### WORK INSTRUCTIONS:
Using the listing below, retype exactly the lines starting at the one with "orange cone: 5 -> 6" and ending at the one with "green pyramid: 1 -> 2", and include both.

### DATA LISTING:

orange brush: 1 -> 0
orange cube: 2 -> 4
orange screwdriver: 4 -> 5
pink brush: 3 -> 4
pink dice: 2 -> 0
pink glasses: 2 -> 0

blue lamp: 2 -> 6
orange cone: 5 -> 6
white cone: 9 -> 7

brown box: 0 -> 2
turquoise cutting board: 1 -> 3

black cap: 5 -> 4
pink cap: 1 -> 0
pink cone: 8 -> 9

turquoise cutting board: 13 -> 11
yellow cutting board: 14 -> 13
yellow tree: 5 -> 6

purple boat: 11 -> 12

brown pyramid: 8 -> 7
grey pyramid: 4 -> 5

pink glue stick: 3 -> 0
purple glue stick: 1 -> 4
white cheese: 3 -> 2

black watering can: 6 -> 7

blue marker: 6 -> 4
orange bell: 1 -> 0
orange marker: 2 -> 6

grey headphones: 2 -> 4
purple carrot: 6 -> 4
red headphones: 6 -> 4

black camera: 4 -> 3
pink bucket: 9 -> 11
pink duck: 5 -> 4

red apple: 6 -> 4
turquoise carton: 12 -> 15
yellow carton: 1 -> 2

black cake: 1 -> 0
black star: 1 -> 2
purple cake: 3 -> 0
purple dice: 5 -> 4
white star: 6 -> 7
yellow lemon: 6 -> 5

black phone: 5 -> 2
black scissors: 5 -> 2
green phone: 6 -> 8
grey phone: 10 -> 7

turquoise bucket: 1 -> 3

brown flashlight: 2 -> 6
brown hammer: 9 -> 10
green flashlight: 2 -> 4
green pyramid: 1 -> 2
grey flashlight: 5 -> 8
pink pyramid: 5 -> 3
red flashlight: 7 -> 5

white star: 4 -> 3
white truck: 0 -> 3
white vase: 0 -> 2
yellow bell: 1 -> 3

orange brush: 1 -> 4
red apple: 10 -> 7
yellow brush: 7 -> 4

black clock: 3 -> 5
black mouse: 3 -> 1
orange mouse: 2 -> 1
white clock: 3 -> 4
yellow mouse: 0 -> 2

### EXERCISE ANSWER:
orange cone: 5 -> 6
white cone: 9 -> 7

brown box: 0 -> 2
turquoise cutting board: 1 -> 3

black cap: 5 -> 4
pink cap: 1 -> 0
pink cone: 8 -> 9

turquoise cutting board: 13 -> 11
yellow cutting board: 14 -> 13
yellow tree: 5 -> 6

purple boat: 11 -> 12

brown pyramid: 8 -> 7
grey pyramid: 4 -> 5

pink glue stick: 3 -> 0
purple glue stick: 1 -> 4
white cheese: 3 -> 2

black watering can: 6 -> 7

blue marker: 6 -> 4
orange bell: 1 -> 0
orange marker: 2 -> 6

grey headphones: 2 -> 4
purple carrot: 6 -> 4
red headphones: 6 -> 4

black camera: 4 -> 3
pink bucket: 9 -> 11
pink duck: 5 -> 4

red apple: 6 -> 4
turquoise carton: 12 -> 15
yellow carton: 1 -> 2

black cake: 1 -> 0
black star: 1 -> 2
purple cake: 3 -> 0
purple dice: 5 -> 4
white star: 6 -> 7
yellow lemon: 6 -> 5

black phone: 5 -> 2
black scissors: 5 -> 2
green phone: 6 -> 8
grey phone: 10 -> 7

turquoise bucket: 1 -> 3

brown flashlight: 2 -> 6
brown hammer: 9 -> 10
green flashlight: 2 -> 4
green pyramid: 1 -> 2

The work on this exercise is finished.